# [Directions]
Keep the wording of the records intact as you retype them, and omit every image.

(Spatial object tracking data)
"""

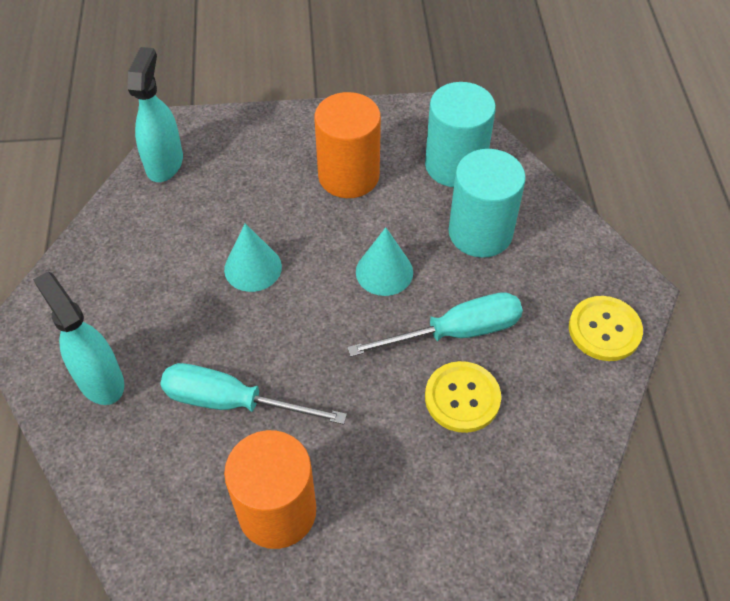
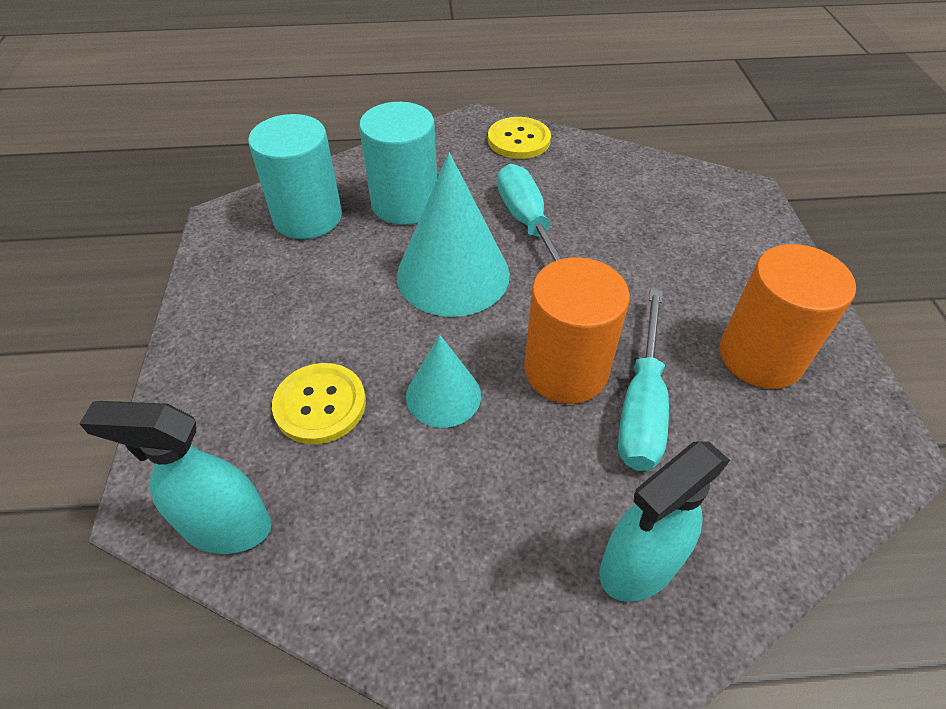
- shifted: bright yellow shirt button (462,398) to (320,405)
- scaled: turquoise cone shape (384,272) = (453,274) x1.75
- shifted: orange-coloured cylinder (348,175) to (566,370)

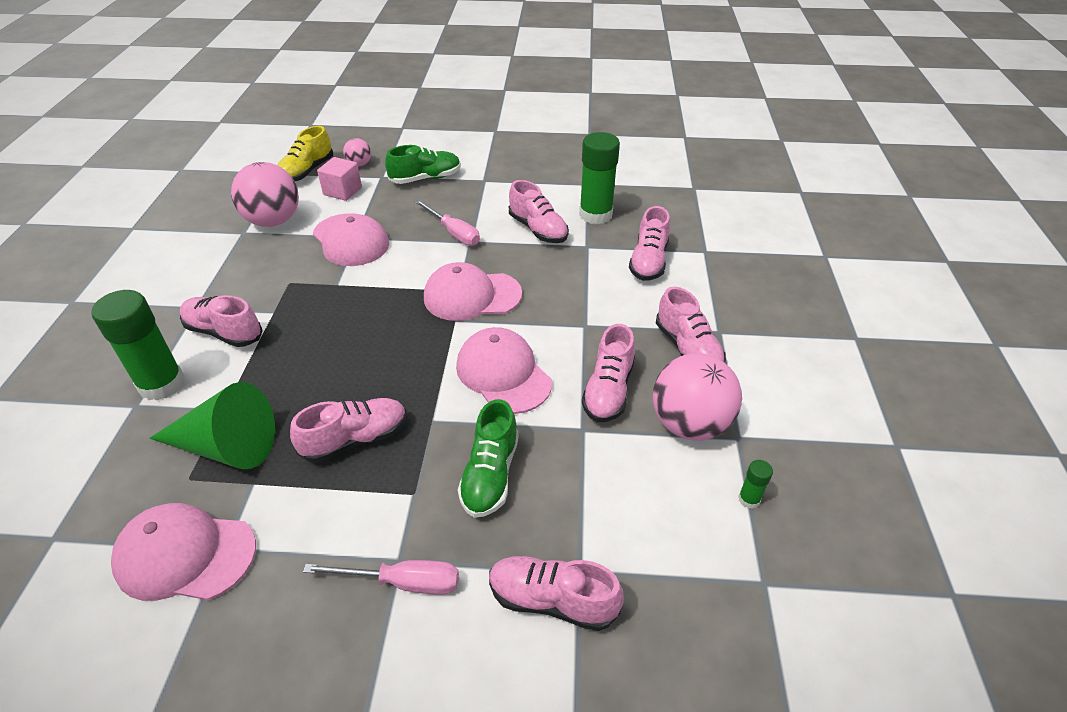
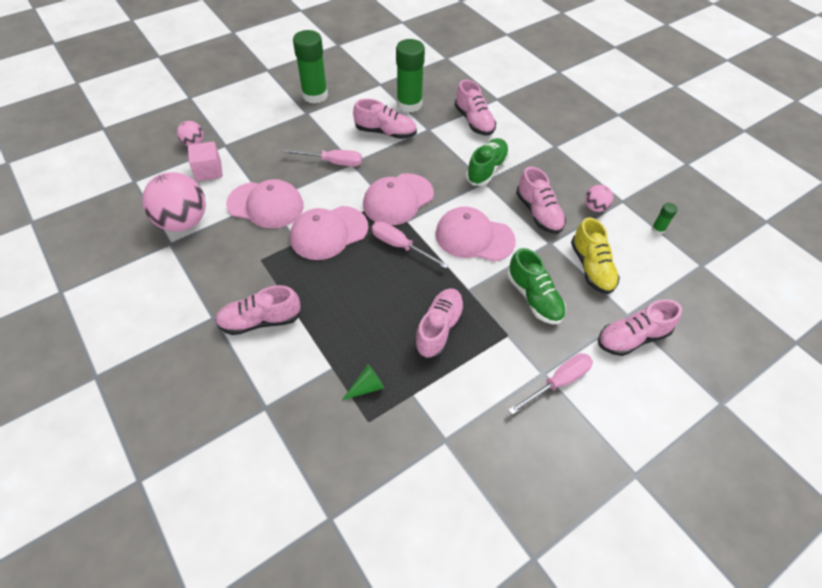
- shifted: rosy cap (185,555) to (328,233)
- shifted: leaf-green glue stick (161,384) to (315,95)
- scaled: leaf-green cone shape (227,447) = (366,387) x0.43
- new: rosy screwdriver (400,246)
- shifted: leaf-green lace-up shoe (425,178) to (486,169)
- shifted: bright yellow lace-up shoe (306,172) to (591,267)
- scaled: rosy sphere (689,424) = (595,207) x0.49
- gone: rosy lace-up shoe (687,349)

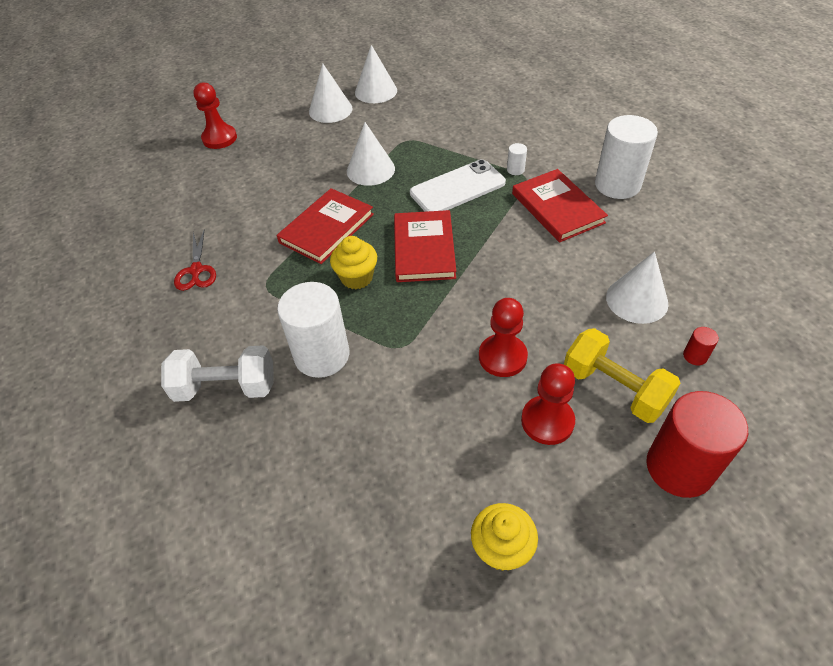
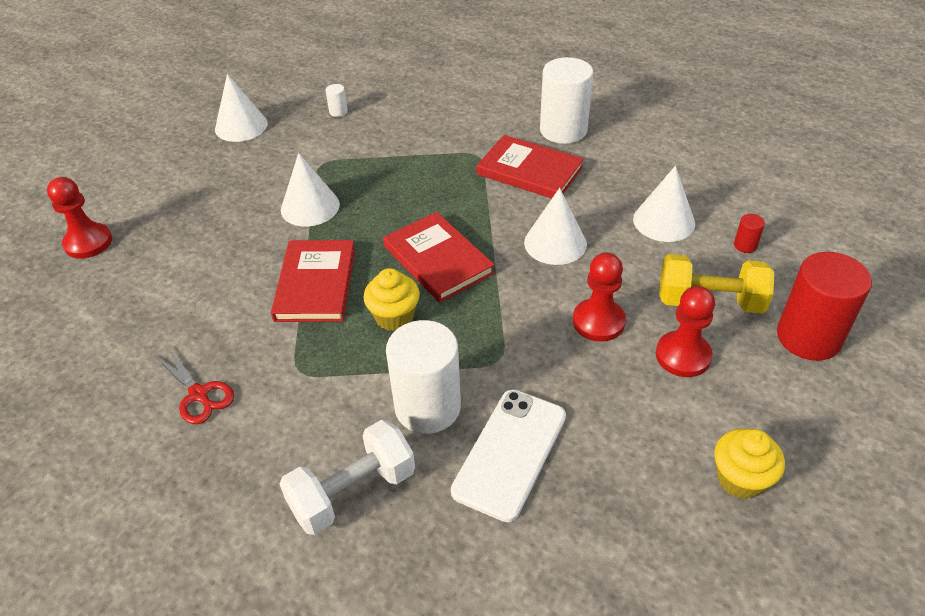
- shifted: pure white cylinder (515,170) to (338,112)
- shifted: pure white mobile phone (457,188) to (510,453)
- shifted: pure white cone shape (330,110) to (555,243)

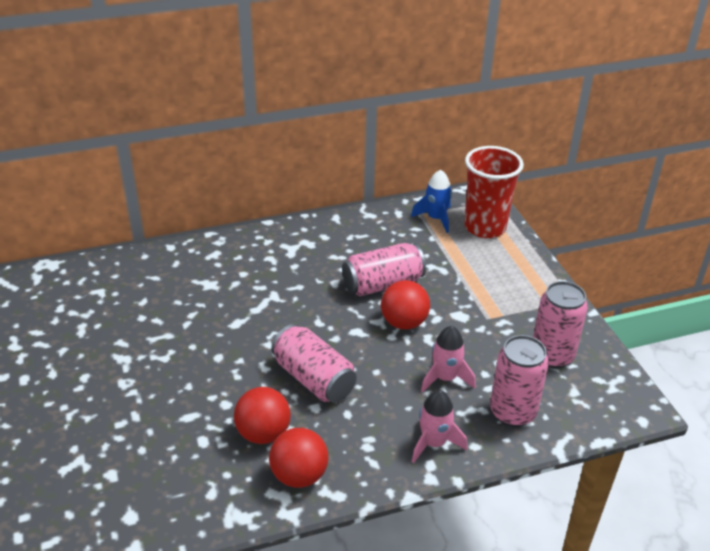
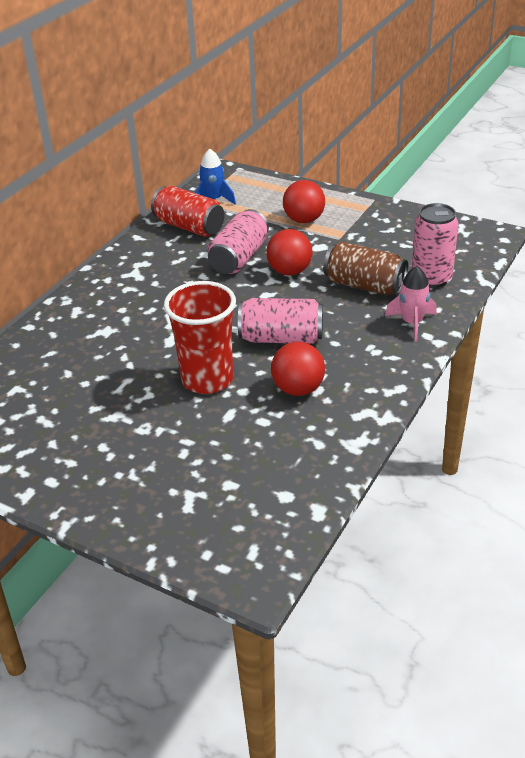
- new: red tin (189,227)
- shifted: red cup (485,227) to (207,379)
- shifted: red sphere (299,475) to (304,220)
- swapped: rosy spaceship (445,378) to russet tin (364,285)
- gone: rosy tin (552,356)

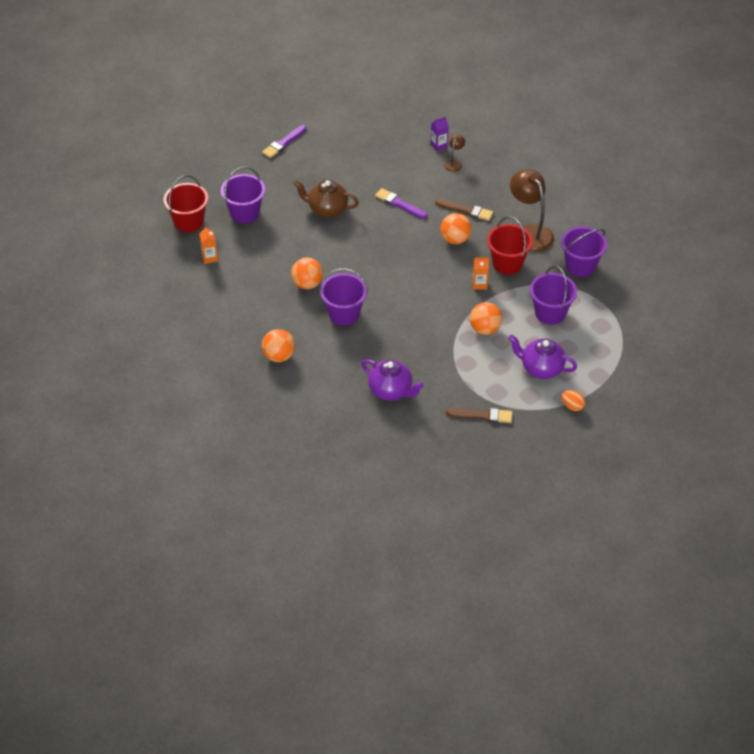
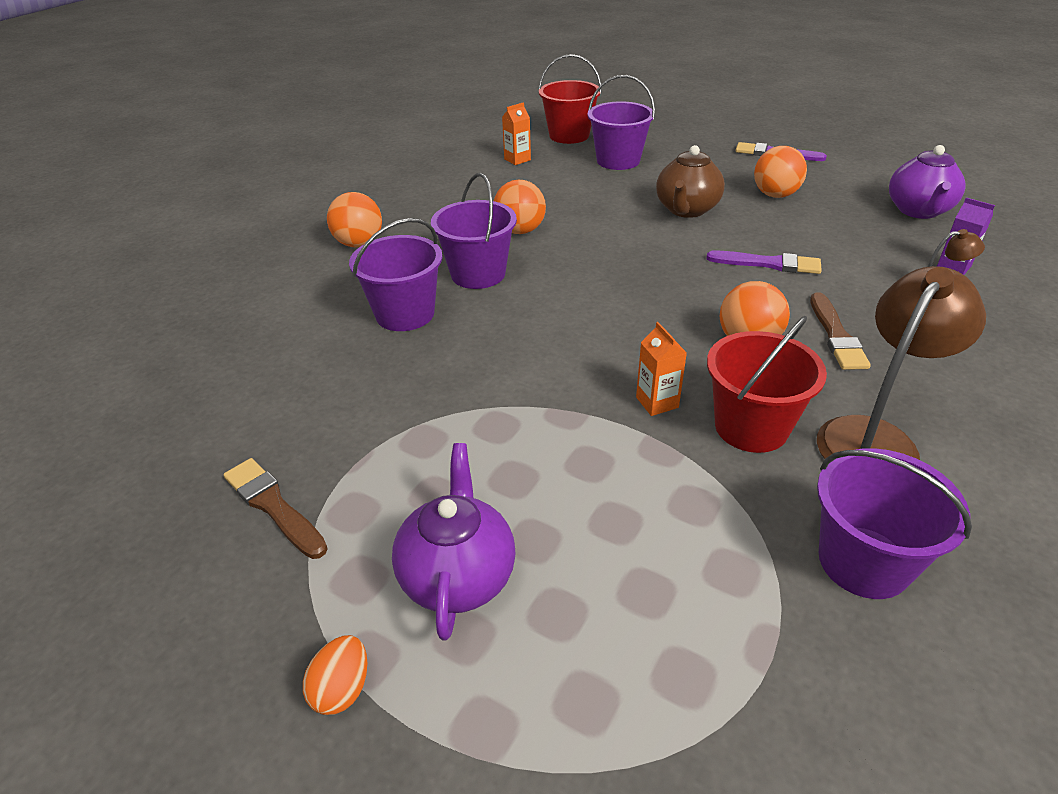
- rotated: russet brush (482,415) = (273,506) 150 degrees clockwise
- shifted: royal purple bucket (550,313) to (405,314)
- rotated: russet teapot (327,209) = (686,210) 150 degrees counterclockwise
- rotated: royal purple brush (399,204) = (768,264) 90 degrees clockwise
- shifted: orange-coloured sphere (485,329) to (775,195)
- shifted: royal purple teapot (391,390) to (918,211)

"""

# [Solution]
- shifted: bright yellow shirt button (462,398) to (320,405)
- scaled: turquoise cone shape (384,272) = (453,274) x1.75
- shifted: orange-coloured cylinder (348,175) to (566,370)

- shifted: rosy cap (185,555) to (328,233)
- shifted: leaf-green glue stick (161,384) to (315,95)
- scaled: leaf-green cone shape (227,447) = (366,387) x0.43
- new: rosy screwdriver (400,246)
- shifted: leaf-green lace-up shoe (425,178) to (486,169)
- shifted: bright yellow lace-up shoe (306,172) to (591,267)
- scaled: rosy sphere (689,424) = (595,207) x0.49
- gone: rosy lace-up shoe (687,349)

- shifted: pure white cylinder (515,170) to (338,112)
- shifted: pure white mobile phone (457,188) to (510,453)
- shifted: pure white cone shape (330,110) to (555,243)

- new: red tin (189,227)
- shifted: red cup (485,227) to (207,379)
- shifted: red sphere (299,475) to (304,220)
- swapped: rosy spaceship (445,378) to russet tin (364,285)
- gone: rosy tin (552,356)

- rotated: russet brush (482,415) = (273,506) 150 degrees clockwise
- shifted: royal purple bucket (550,313) to (405,314)
- rotated: russet teapot (327,209) = (686,210) 150 degrees counterclockwise
- rotated: royal purple brush (399,204) = (768,264) 90 degrees clockwise
- shifted: orange-coloured sphere (485,329) to (775,195)
- shifted: royal purple teapot (391,390) to (918,211)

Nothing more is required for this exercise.